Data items
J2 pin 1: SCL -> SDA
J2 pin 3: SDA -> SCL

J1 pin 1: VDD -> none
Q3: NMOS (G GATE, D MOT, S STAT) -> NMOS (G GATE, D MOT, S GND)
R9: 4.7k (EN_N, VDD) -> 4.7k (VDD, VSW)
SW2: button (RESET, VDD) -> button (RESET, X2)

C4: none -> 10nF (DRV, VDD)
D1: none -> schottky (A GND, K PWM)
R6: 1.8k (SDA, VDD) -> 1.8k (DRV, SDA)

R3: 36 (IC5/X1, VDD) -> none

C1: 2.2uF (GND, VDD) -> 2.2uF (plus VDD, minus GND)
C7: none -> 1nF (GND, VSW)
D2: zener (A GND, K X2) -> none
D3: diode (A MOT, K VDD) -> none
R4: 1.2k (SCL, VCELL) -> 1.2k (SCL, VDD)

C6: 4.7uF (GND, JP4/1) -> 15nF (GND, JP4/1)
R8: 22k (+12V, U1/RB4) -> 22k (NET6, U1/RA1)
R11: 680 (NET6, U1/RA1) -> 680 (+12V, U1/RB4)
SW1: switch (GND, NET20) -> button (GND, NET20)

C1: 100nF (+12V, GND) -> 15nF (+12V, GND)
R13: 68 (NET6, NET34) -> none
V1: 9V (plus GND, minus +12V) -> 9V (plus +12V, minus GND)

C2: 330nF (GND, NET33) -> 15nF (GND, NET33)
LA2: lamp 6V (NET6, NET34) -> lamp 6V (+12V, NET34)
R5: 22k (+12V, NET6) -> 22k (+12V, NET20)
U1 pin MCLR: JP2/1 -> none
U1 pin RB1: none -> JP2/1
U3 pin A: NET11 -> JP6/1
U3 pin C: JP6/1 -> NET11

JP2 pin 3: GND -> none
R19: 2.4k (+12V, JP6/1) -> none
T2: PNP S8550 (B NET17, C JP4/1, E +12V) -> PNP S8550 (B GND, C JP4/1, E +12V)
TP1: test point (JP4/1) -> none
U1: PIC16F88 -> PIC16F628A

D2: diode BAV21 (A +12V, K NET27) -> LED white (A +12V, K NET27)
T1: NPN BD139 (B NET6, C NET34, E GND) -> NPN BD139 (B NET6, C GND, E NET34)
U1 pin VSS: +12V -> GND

AIM OF THE TASK → Would you print exactly, and only, the lines of the data above from the line with "C6: 4.7uF (GND, JP4/1) -> 15nF (GND, JP4/1)" through the line with "U1 pin RB1: none -> JP2/1", inclusive?

SOLUTION TO THE EXERCISE →
C6: 4.7uF (GND, JP4/1) -> 15nF (GND, JP4/1)
R8: 22k (+12V, U1/RB4) -> 22k (NET6, U1/RA1)
R11: 680 (NET6, U1/RA1) -> 680 (+12V, U1/RB4)
SW1: switch (GND, NET20) -> button (GND, NET20)

C1: 100nF (+12V, GND) -> 15nF (+12V, GND)
R13: 68 (NET6, NET34) -> none
V1: 9V (plus GND, minus +12V) -> 9V (plus +12V, minus GND)

C2: 330nF (GND, NET33) -> 15nF (GND, NET33)
LA2: lamp 6V (NET6, NET34) -> lamp 6V (+12V, NET34)
R5: 22k (+12V, NET6) -> 22k (+12V, NET20)
U1 pin MCLR: JP2/1 -> none
U1 pin RB1: none -> JP2/1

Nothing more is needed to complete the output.